Could you transcribe the entries below exactly, without any of the pictures?
------------------------------------------------
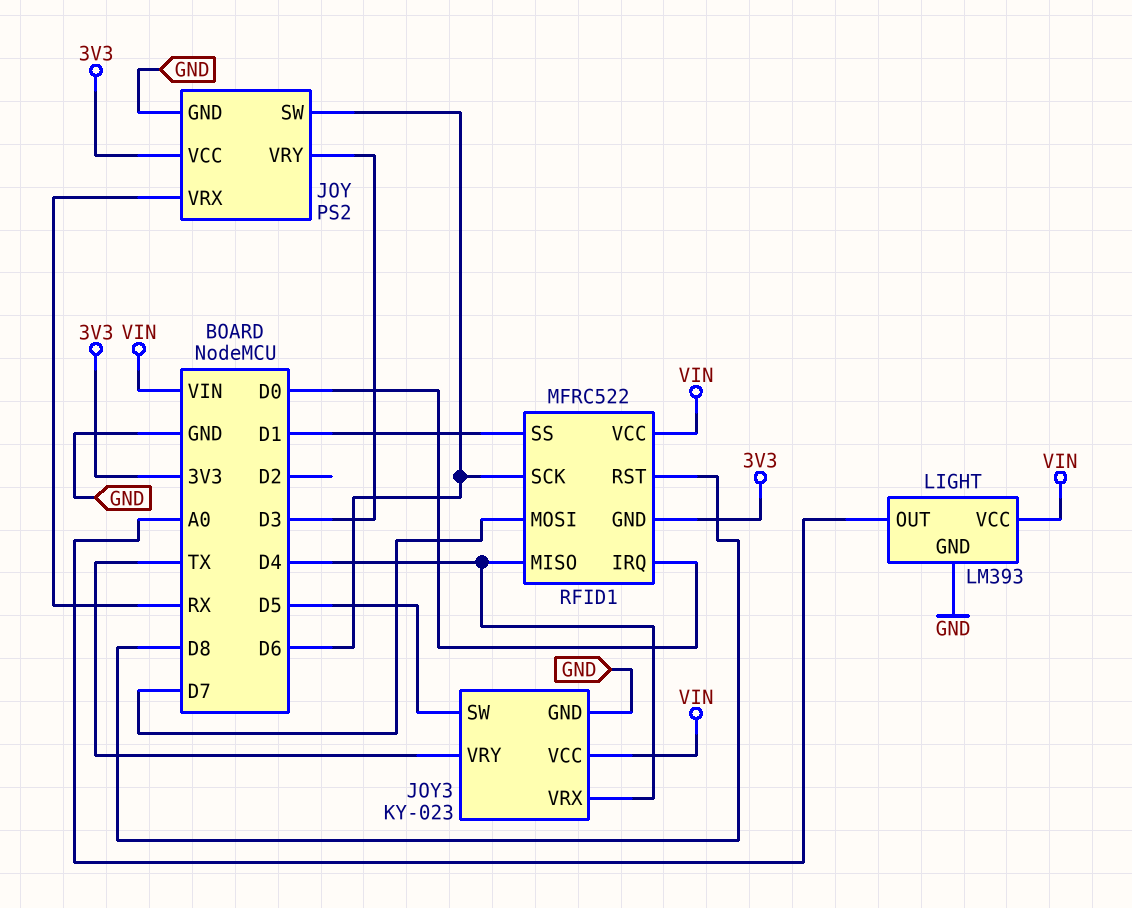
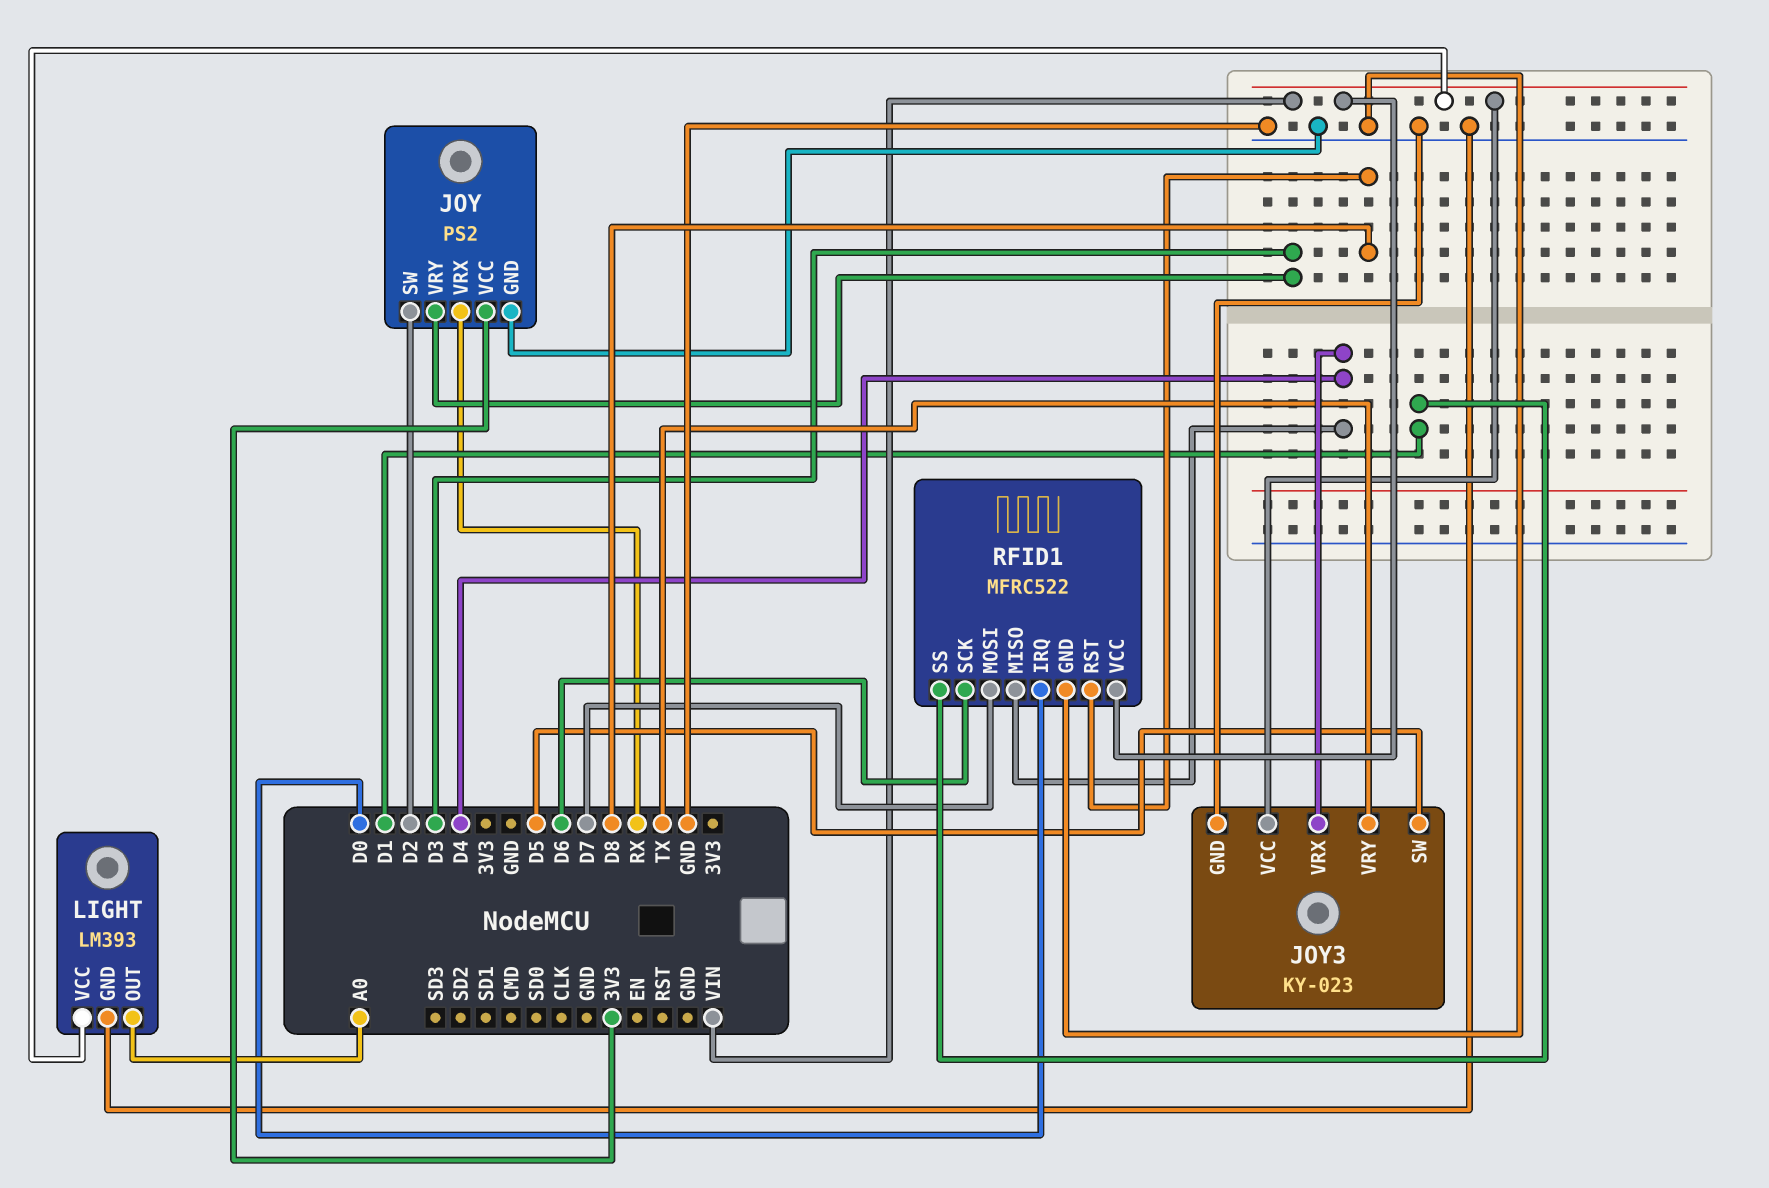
JOY pin SW: D6 -> D2
RFID1 pin GND: 3V3 -> GND

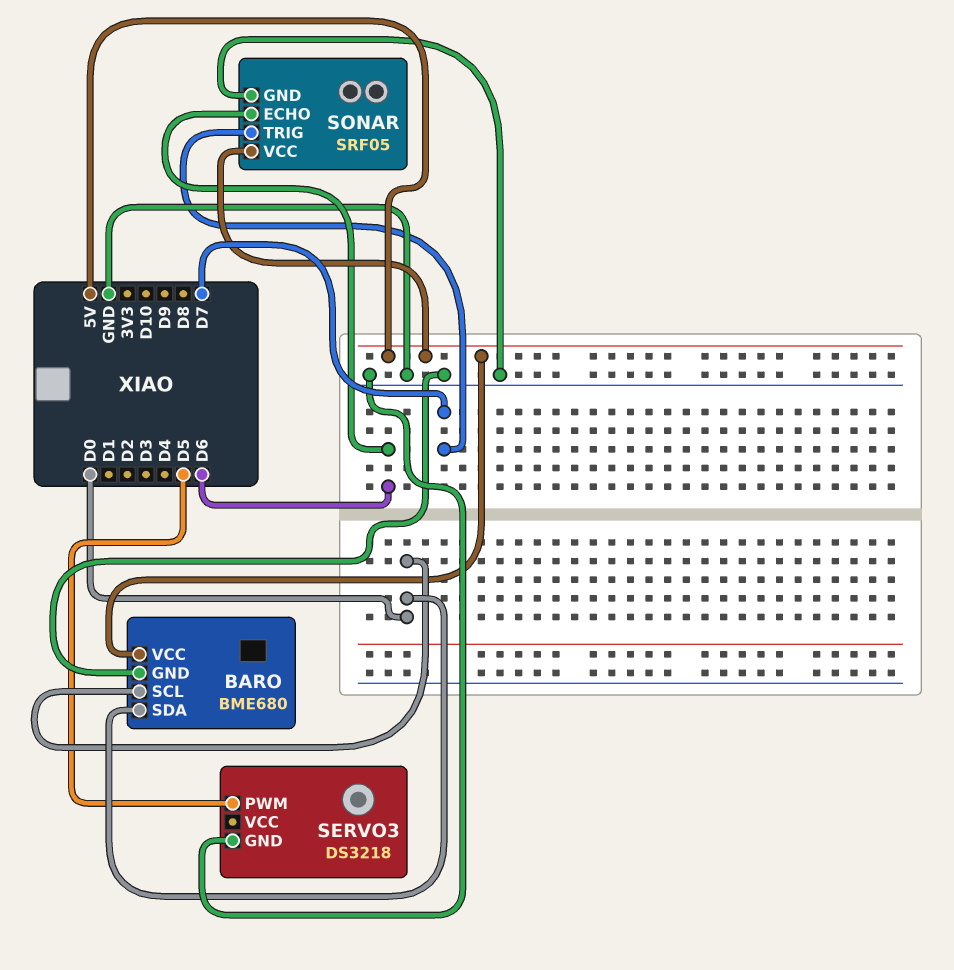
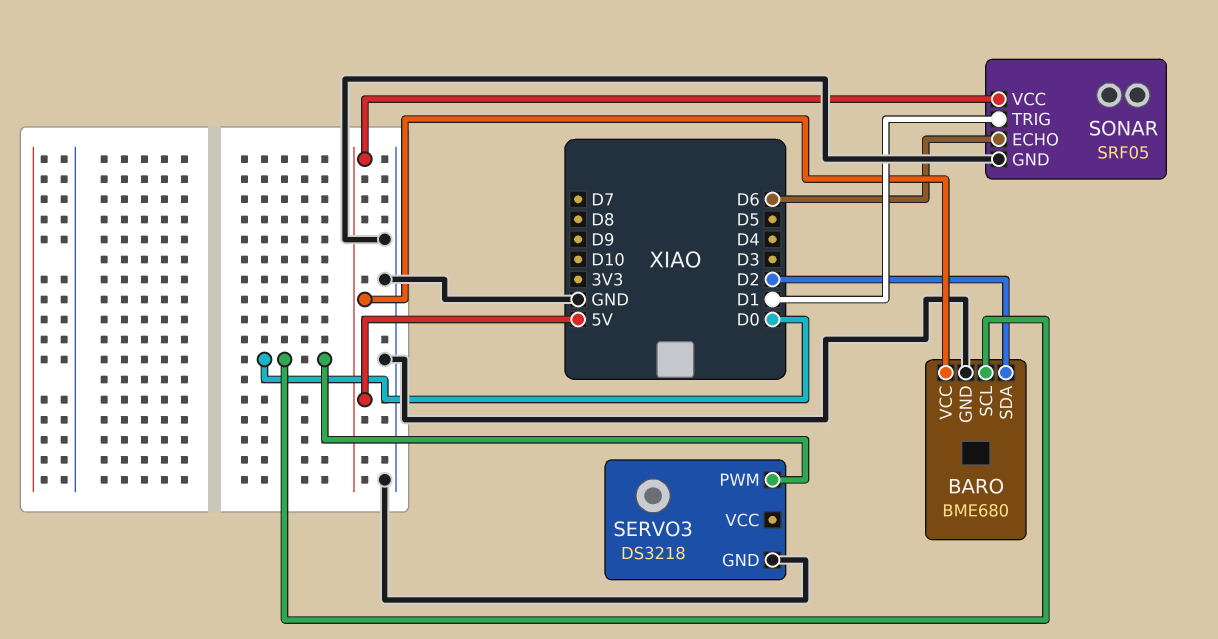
BARO pin SDA: D0 -> D2
SERVO3 pin PWM: D5 -> D0
SONAR pin TRIG: D7 -> D1

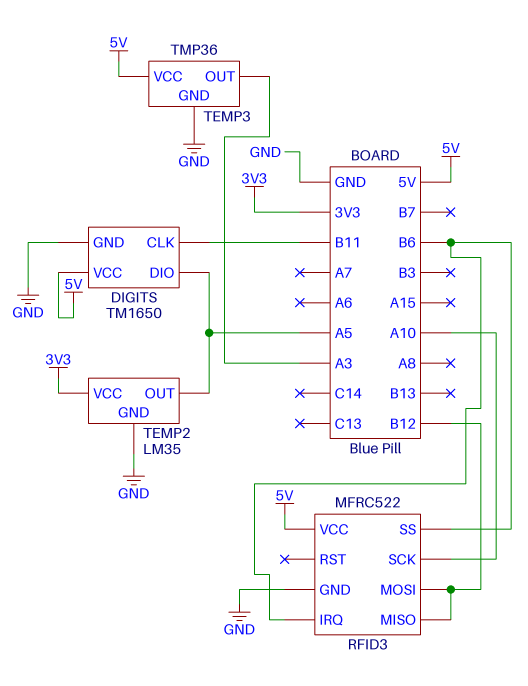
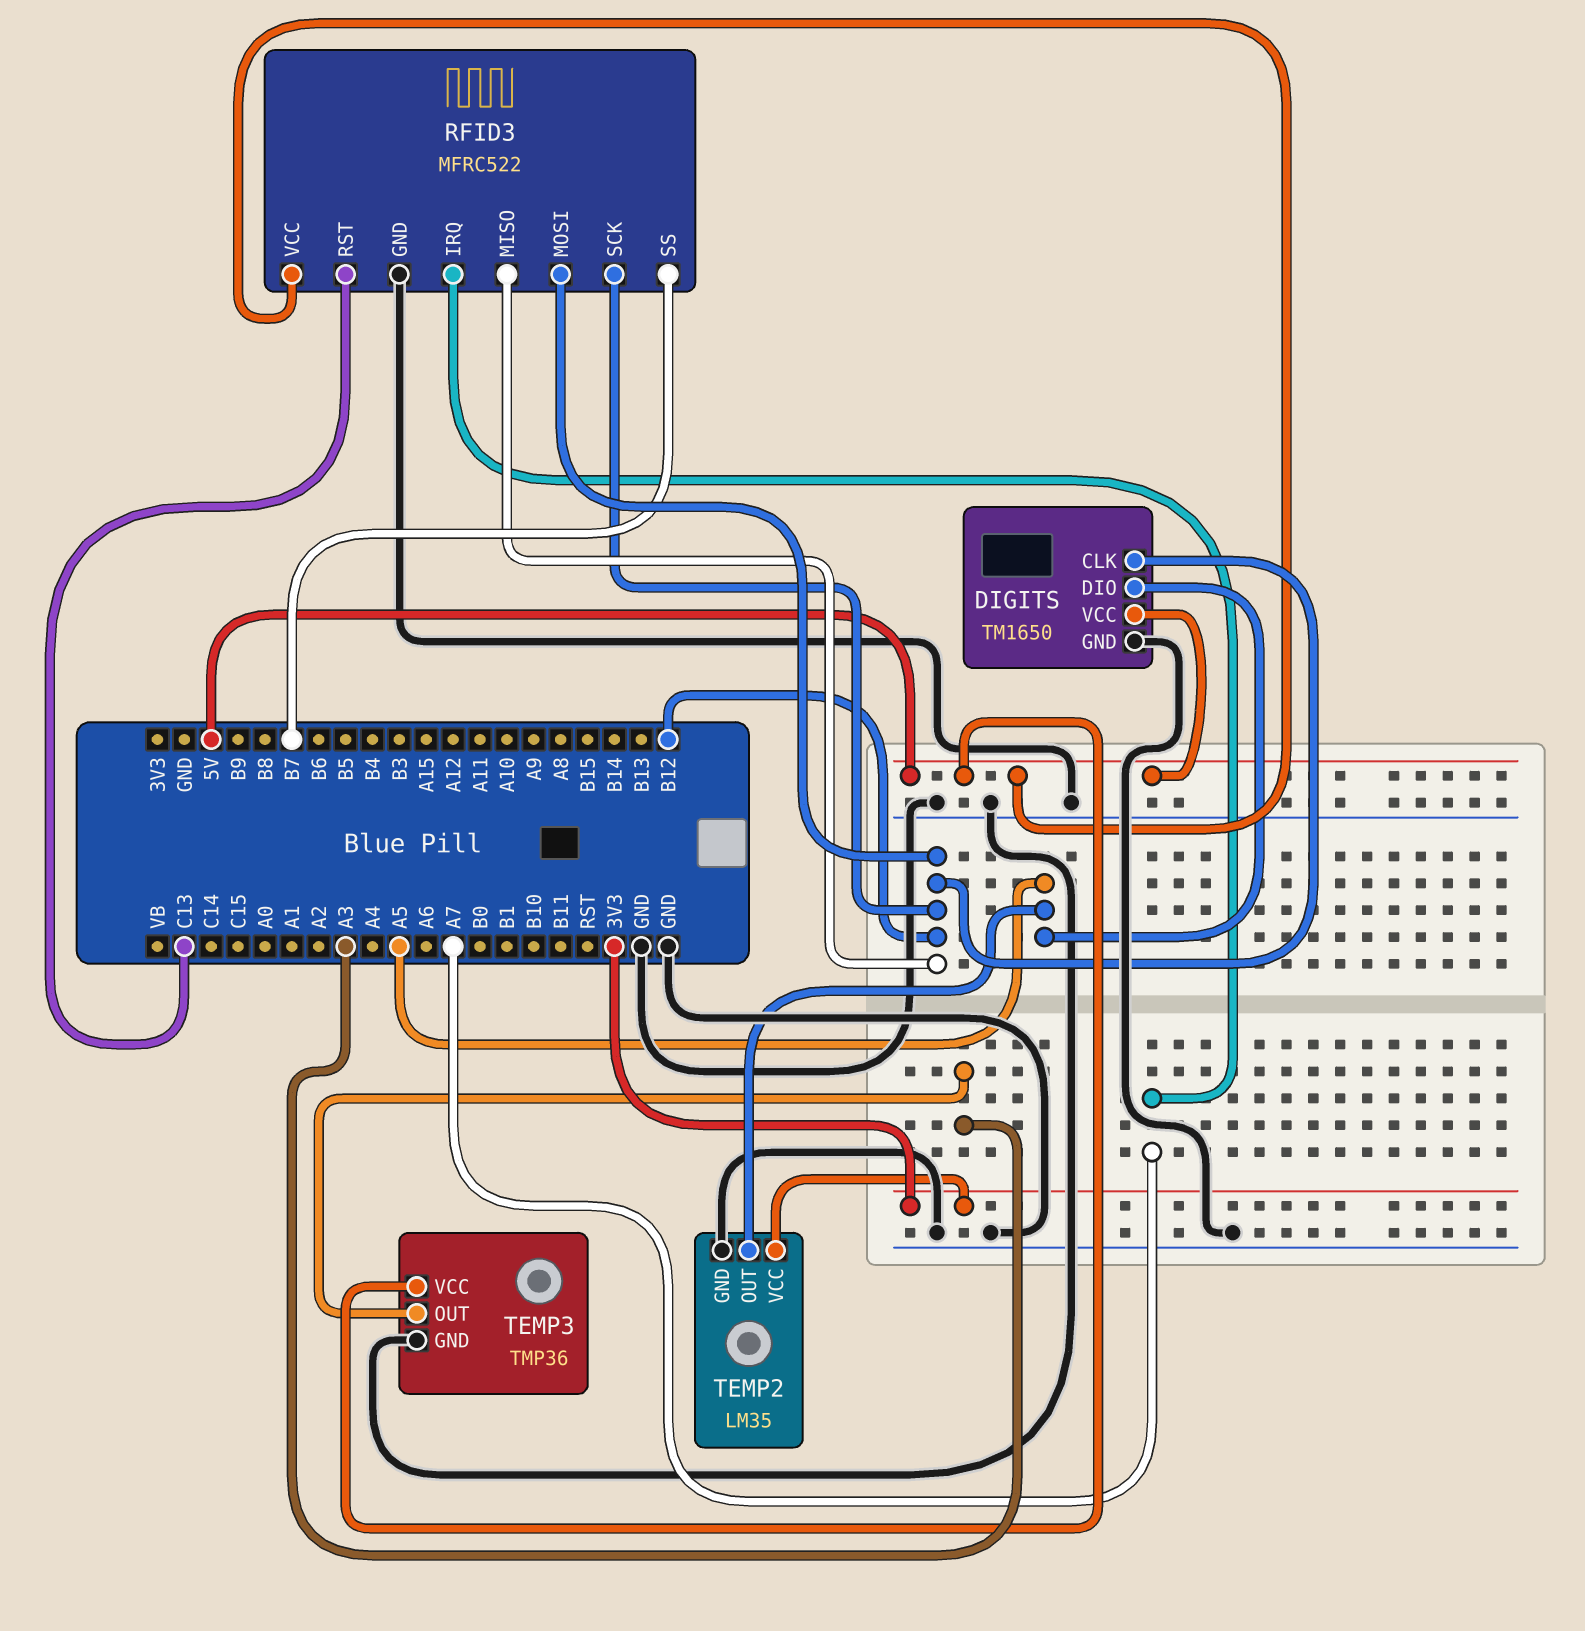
DIGITS pin CLK: B11 -> B12
RFID3 pin IRQ: B6 -> A7
RFID3 pin RST: none -> C13
RFID3 pin SCK: A10 -> B12
RFID3 pin SS: B6 -> B7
------------------------------------------------
- [Response for this exercise]
JOY pin SW: D6 -> D2
RFID1 pin GND: 3V3 -> GND

BARO pin SDA: D0 -> D2
SERVO3 pin PWM: D5 -> D0
SONAR pin TRIG: D7 -> D1

DIGITS pin CLK: B11 -> B12
RFID3 pin IRQ: B6 -> A7
RFID3 pin RST: none -> C13
RFID3 pin SCK: A10 -> B12
RFID3 pin SS: B6 -> B7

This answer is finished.